EXERCISE REQUIREMENTS: Using the records below, write out again exactly the lines that begin at the line containing "green candle: 2 -> 1" and end at the line containing "orange spoon: 2 -> 0", and no other lines.

RECORDS SUPPLIED:
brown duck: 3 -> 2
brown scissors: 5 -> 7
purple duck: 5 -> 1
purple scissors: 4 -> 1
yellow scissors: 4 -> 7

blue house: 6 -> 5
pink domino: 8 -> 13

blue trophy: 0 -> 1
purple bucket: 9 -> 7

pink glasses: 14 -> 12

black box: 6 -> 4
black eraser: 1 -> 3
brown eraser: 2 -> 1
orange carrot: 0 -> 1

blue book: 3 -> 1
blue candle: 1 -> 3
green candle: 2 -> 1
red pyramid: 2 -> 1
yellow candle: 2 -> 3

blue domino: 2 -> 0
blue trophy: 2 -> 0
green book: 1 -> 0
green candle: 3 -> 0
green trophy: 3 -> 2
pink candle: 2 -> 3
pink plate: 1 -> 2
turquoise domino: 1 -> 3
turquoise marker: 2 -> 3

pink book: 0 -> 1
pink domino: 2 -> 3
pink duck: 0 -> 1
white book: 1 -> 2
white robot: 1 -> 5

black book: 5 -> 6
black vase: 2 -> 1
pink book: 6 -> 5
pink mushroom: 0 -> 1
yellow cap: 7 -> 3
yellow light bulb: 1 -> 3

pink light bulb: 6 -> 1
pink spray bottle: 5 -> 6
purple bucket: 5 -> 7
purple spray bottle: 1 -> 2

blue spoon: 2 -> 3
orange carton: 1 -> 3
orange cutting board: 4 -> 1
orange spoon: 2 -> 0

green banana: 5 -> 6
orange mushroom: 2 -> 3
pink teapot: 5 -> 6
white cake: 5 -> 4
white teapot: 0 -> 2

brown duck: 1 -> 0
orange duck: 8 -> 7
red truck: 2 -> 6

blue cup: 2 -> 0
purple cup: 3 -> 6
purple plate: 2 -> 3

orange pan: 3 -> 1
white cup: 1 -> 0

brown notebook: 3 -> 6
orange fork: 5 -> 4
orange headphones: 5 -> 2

ANSWER AREA:
green candle: 2 -> 1
red pyramid: 2 -> 1
yellow candle: 2 -> 3

blue domino: 2 -> 0
blue trophy: 2 -> 0
green book: 1 -> 0
green candle: 3 -> 0
green trophy: 3 -> 2
pink candle: 2 -> 3
pink plate: 1 -> 2
turquoise domino: 1 -> 3
turquoise marker: 2 -> 3

pink book: 0 -> 1
pink domino: 2 -> 3
pink duck: 0 -> 1
white book: 1 -> 2
white robot: 1 -> 5

black book: 5 -> 6
black vase: 2 -> 1
pink book: 6 -> 5
pink mushroom: 0 -> 1
yellow cap: 7 -> 3
yellow light bulb: 1 -> 3

pink light bulb: 6 -> 1
pink spray bottle: 5 -> 6
purple bucket: 5 -> 7
purple spray bottle: 1 -> 2

blue spoon: 2 -> 3
orange carton: 1 -> 3
orange cutting board: 4 -> 1
orange spoon: 2 -> 0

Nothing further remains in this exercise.